#### Try it:
The records sit below. Return every line in them that holds the word "pink".

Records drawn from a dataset
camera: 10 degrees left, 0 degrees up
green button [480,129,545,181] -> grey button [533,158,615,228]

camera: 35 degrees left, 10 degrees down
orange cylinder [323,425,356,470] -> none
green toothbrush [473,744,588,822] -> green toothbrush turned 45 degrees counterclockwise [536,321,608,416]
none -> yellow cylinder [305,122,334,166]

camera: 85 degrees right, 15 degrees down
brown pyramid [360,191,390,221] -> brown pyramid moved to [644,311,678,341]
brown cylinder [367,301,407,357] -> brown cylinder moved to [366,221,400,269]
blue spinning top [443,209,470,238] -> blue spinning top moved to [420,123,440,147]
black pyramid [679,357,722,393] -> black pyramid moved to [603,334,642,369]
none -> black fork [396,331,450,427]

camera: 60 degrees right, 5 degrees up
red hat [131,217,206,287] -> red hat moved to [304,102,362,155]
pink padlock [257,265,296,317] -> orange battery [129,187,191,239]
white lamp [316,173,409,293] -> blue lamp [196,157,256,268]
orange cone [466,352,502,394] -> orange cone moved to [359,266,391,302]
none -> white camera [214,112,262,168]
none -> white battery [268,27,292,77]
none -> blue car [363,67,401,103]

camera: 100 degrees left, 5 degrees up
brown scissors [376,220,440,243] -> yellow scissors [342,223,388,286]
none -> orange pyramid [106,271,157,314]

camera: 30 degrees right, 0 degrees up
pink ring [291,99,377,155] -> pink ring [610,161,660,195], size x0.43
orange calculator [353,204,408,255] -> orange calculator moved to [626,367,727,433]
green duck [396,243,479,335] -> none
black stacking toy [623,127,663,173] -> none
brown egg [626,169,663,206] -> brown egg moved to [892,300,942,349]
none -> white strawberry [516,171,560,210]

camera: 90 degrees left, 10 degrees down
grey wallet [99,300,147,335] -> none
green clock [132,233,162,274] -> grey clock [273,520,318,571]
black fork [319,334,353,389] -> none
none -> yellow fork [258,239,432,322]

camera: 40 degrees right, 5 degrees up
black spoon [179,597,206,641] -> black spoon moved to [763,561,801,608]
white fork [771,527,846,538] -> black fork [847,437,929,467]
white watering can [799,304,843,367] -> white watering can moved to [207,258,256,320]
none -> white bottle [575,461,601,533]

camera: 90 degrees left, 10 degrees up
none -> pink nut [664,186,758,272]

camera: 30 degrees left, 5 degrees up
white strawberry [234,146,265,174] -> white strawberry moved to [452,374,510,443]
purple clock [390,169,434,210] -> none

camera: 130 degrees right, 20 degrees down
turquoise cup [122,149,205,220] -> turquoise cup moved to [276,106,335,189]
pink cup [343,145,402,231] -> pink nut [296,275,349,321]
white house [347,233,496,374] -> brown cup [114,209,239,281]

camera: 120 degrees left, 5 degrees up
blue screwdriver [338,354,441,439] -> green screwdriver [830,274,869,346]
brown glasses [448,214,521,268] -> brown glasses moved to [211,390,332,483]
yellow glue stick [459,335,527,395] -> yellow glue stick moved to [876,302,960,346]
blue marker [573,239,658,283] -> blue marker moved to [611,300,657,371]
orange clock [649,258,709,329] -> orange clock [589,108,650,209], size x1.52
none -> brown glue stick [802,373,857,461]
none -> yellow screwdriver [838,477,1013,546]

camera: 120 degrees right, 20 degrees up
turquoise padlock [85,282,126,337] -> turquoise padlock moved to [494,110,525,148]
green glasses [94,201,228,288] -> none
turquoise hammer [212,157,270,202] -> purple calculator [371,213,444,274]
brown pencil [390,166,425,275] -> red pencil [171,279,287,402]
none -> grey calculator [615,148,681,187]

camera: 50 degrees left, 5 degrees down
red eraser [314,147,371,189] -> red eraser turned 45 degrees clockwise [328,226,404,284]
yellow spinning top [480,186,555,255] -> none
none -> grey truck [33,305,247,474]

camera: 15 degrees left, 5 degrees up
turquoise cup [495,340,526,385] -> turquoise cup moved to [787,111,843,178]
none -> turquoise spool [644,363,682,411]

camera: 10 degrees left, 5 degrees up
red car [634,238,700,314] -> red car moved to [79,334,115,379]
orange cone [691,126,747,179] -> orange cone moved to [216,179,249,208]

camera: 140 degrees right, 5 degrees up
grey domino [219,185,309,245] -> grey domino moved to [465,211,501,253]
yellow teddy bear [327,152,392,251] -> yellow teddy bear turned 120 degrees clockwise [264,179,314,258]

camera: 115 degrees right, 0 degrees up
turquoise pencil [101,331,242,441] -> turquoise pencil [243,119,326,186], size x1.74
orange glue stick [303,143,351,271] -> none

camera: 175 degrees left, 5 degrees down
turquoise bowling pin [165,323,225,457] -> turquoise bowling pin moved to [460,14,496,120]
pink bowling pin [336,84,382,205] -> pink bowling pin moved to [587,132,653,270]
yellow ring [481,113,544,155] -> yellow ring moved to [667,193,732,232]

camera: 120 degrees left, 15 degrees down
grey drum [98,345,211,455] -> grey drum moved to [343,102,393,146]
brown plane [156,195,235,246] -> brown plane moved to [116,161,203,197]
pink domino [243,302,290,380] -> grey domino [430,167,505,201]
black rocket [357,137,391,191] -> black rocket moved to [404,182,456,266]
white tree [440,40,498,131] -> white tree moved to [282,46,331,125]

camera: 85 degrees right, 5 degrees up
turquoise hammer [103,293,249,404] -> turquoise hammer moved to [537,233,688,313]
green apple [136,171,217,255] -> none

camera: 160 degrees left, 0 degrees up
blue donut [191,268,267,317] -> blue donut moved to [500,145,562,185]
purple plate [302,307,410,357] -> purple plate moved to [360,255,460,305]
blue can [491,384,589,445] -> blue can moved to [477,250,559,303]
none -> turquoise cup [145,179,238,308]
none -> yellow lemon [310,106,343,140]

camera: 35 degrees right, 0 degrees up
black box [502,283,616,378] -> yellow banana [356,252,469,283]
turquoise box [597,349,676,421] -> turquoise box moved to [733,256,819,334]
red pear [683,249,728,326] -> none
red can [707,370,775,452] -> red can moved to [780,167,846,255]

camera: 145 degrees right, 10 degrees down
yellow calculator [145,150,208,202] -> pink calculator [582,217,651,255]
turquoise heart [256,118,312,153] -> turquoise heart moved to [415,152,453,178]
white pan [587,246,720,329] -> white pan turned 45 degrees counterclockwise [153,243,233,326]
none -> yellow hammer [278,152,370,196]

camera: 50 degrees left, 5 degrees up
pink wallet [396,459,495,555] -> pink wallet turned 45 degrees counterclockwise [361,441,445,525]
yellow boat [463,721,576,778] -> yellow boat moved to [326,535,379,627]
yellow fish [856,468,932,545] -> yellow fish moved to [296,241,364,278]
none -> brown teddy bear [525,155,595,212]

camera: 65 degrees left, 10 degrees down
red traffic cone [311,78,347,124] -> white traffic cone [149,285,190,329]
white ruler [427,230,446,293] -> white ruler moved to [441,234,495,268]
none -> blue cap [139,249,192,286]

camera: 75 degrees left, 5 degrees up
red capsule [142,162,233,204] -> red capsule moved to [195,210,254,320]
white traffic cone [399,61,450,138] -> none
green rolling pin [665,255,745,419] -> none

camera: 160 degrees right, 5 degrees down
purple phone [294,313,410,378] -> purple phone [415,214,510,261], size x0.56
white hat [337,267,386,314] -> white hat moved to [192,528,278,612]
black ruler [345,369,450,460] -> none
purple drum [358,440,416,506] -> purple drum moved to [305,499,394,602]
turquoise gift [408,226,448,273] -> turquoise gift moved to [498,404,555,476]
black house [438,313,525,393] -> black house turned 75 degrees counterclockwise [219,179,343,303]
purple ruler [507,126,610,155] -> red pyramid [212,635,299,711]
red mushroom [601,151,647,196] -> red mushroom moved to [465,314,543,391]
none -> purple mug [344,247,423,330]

#### Solution:
pink padlock [257,265,296,317] -> orange battery [129,187,191,239]
pink ring [291,99,377,155] -> pink ring [610,161,660,195], size x0.43
none -> pink nut [664,186,758,272]
pink cup [343,145,402,231] -> pink nut [296,275,349,321]
pink bowling pin [336,84,382,205] -> pink bowling pin moved to [587,132,653,270]
pink domino [243,302,290,380] -> grey domino [430,167,505,201]
yellow calculator [145,150,208,202] -> pink calculator [582,217,651,255]
pink wallet [396,459,495,555] -> pink wallet turned 45 degrees counterclockwise [361,441,445,525]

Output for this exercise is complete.